▶ _YOUR ASSIGNMENT_
Only the lines from the one containing "purple cube: 2 -> 1" through the final line of the entries below are wanted, each copied exactly.

▶ _ENTRIES SHOWN_
Start of Block
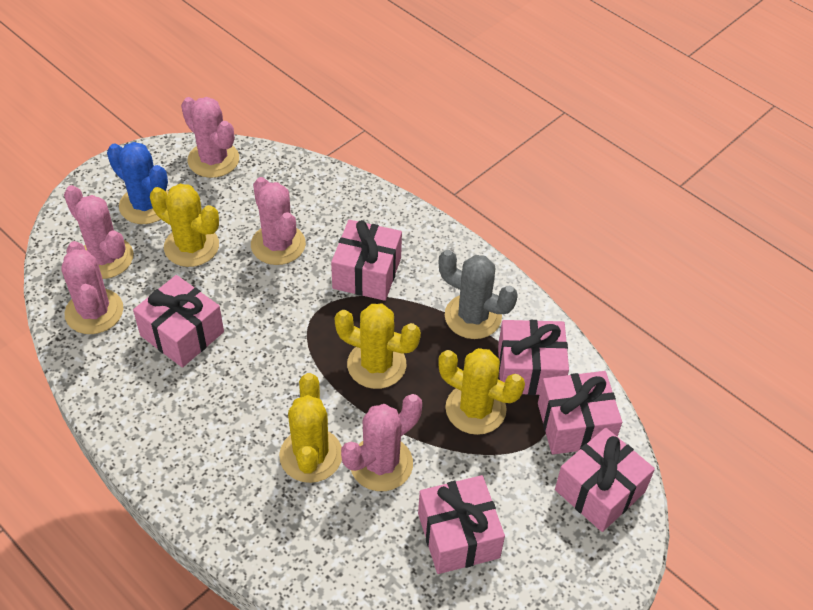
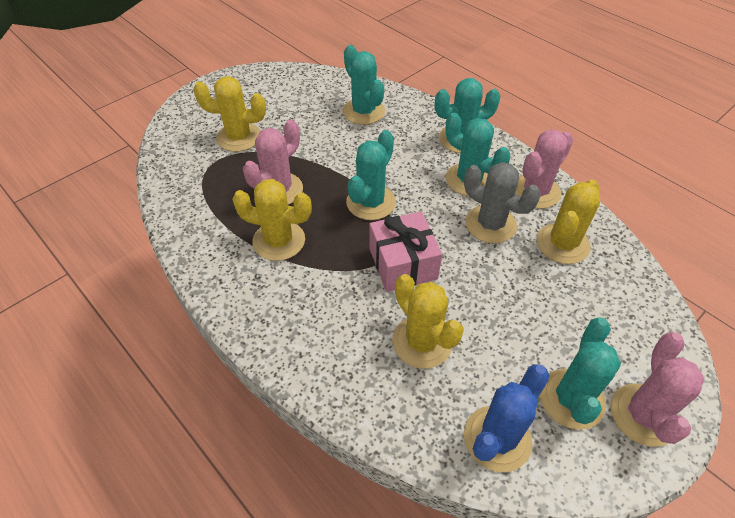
pink cactus: 5 -> 3
pink gift: 6 -> 1
turquoise cactus: 0 -> 5

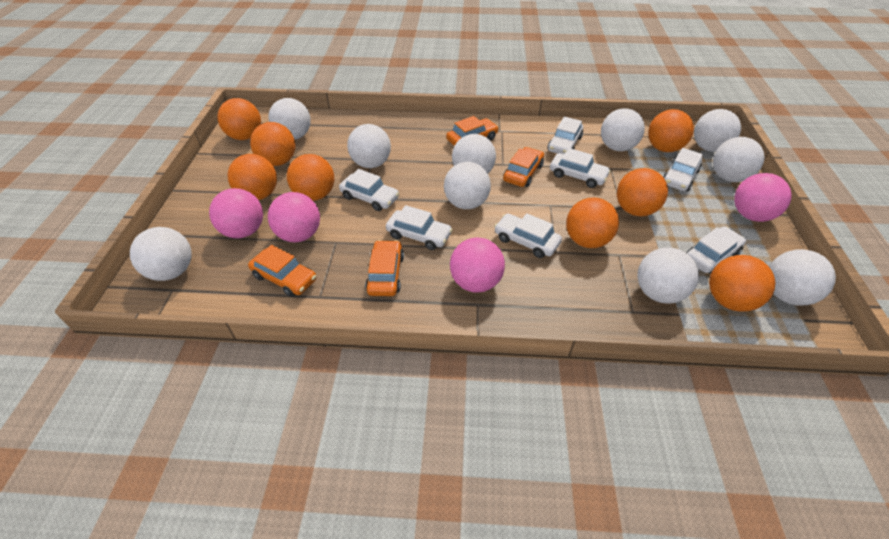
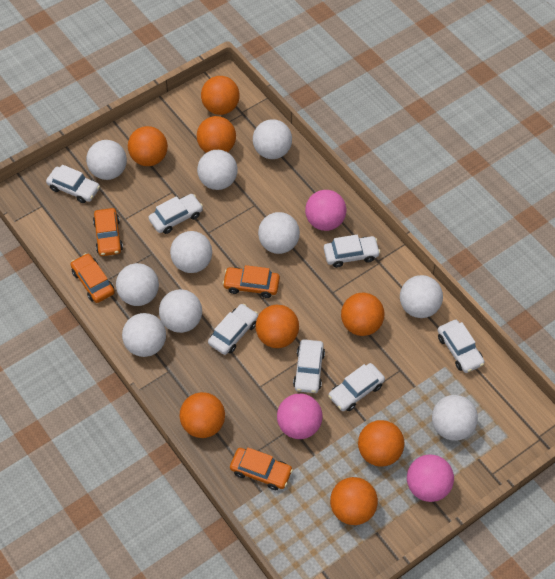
pink ball: 4 -> 3

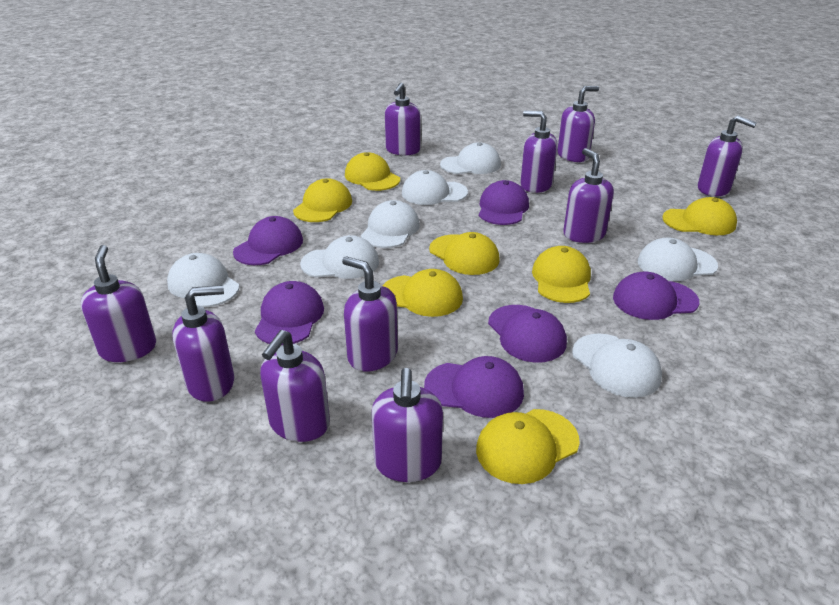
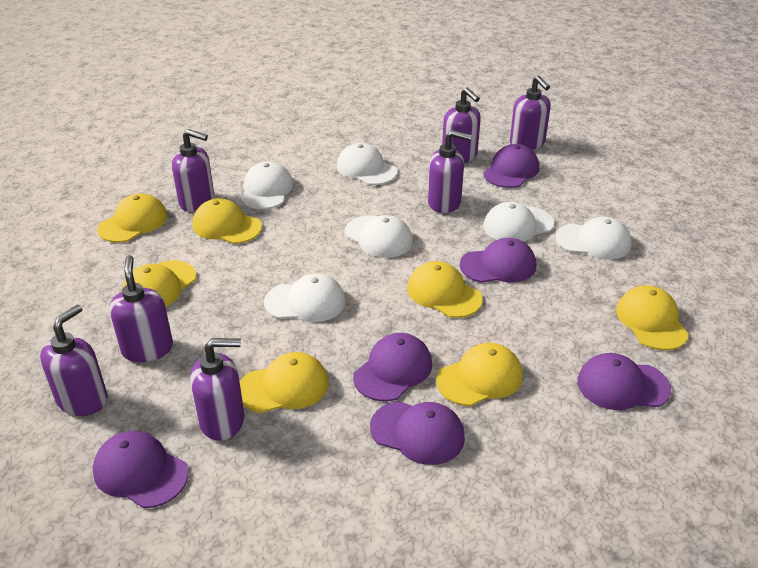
purple soap dispenser: 10 -> 7
white cap: 7 -> 6

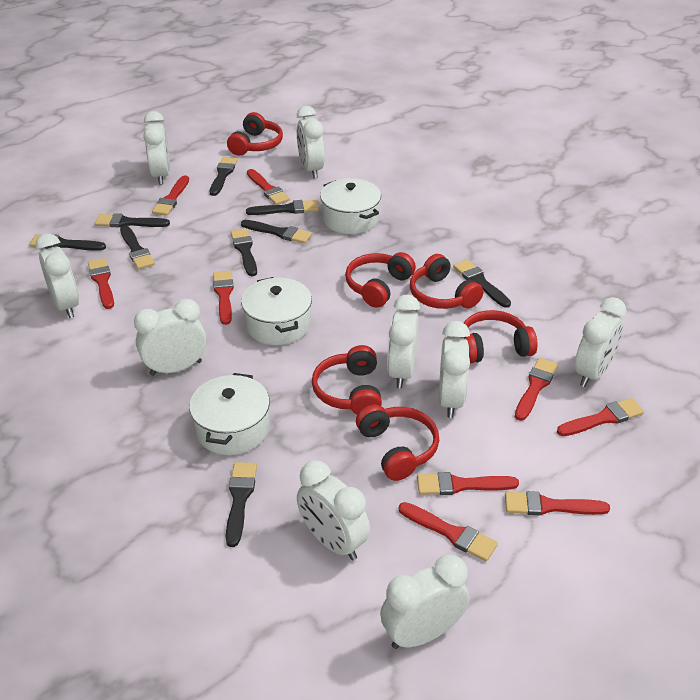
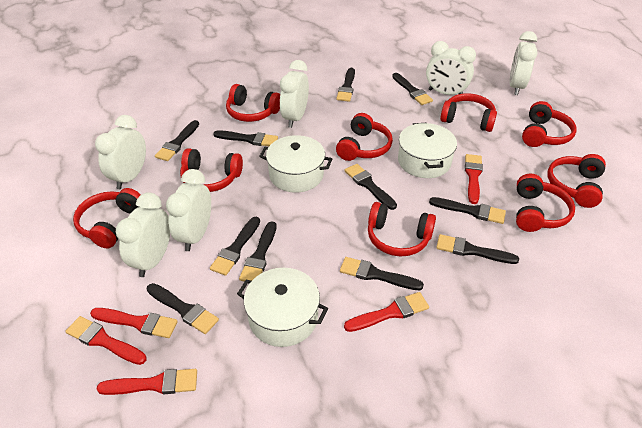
black brush: 9 -> 11
red brush: 9 -> 5
red headphones: 6 -> 9
white clock: 9 -> 6

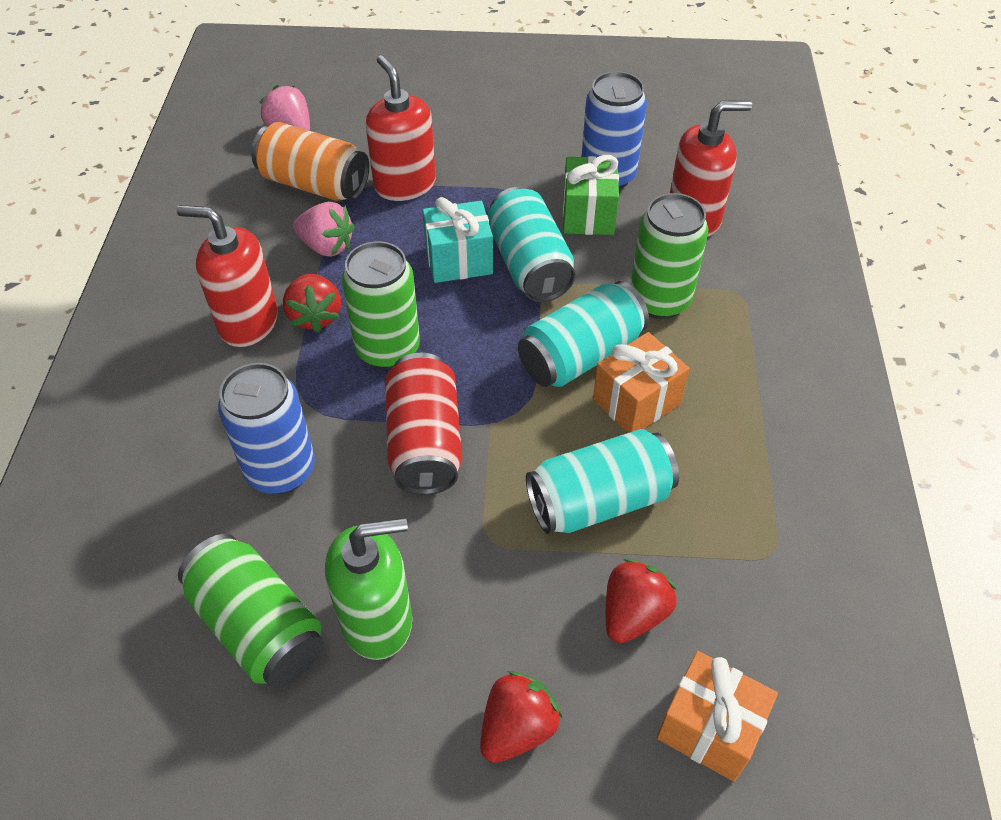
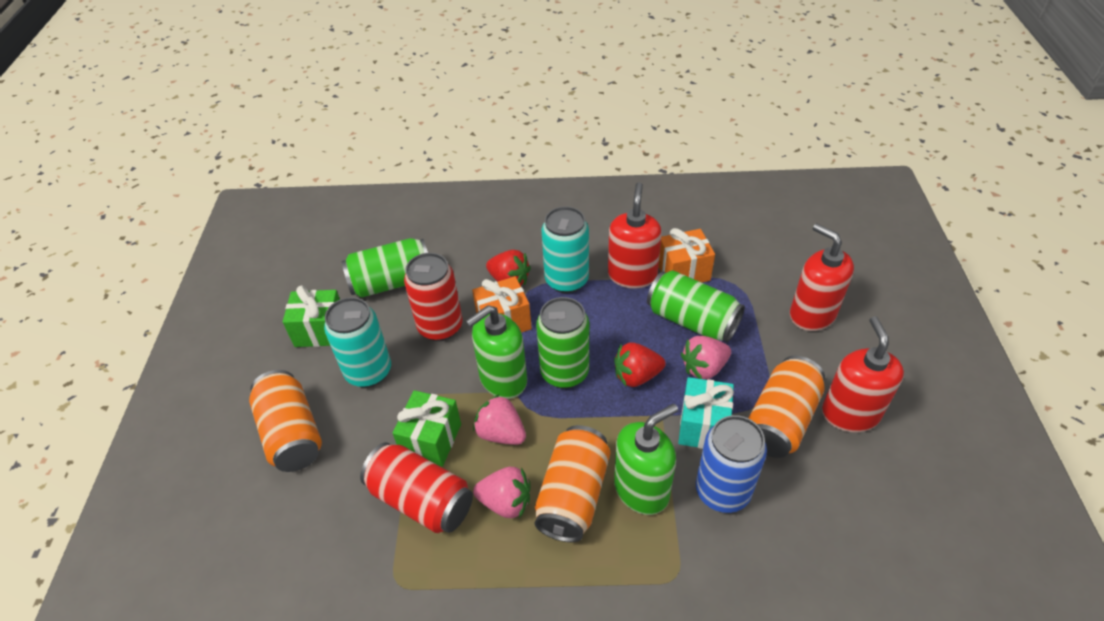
blue can: 2 -> 1
green gift: 1 -> 2
green soap dispenser: 1 -> 2
orange can: 1 -> 3
pink strawberry: 2 -> 3
red can: 1 -> 2
red strawberry: 3 -> 2
turquoise can: 3 -> 2

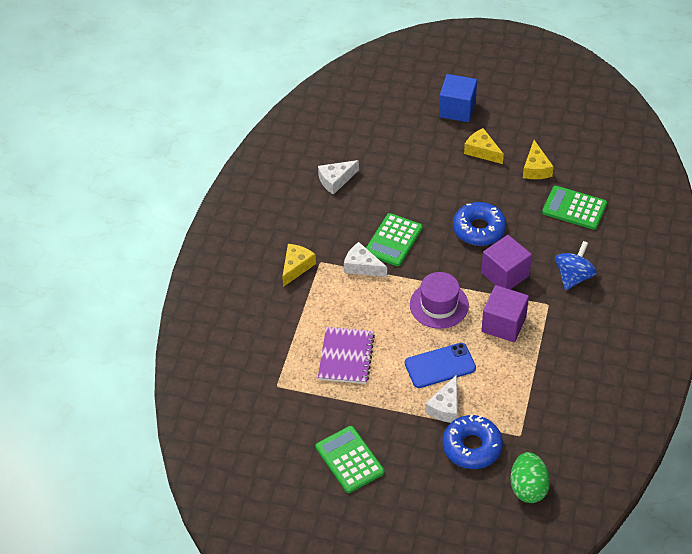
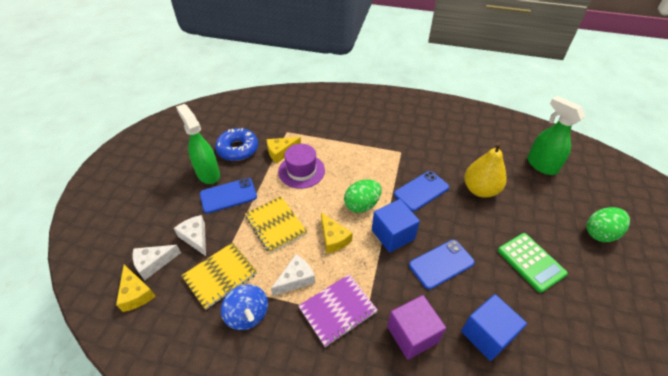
blue cube: 1 -> 2
blue donut: 2 -> 1
blue phone: 1 -> 3
green calculator: 3 -> 1
green egg: 1 -> 2
green spray bottle: 0 -> 2
purple cube: 2 -> 1
yellow notebook: 0 -> 2
yellow pear: 0 -> 1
End of Block
▶ _RESPONSE FOR THIS EXERCISE_
purple cube: 2 -> 1
yellow notebook: 0 -> 2
yellow pear: 0 -> 1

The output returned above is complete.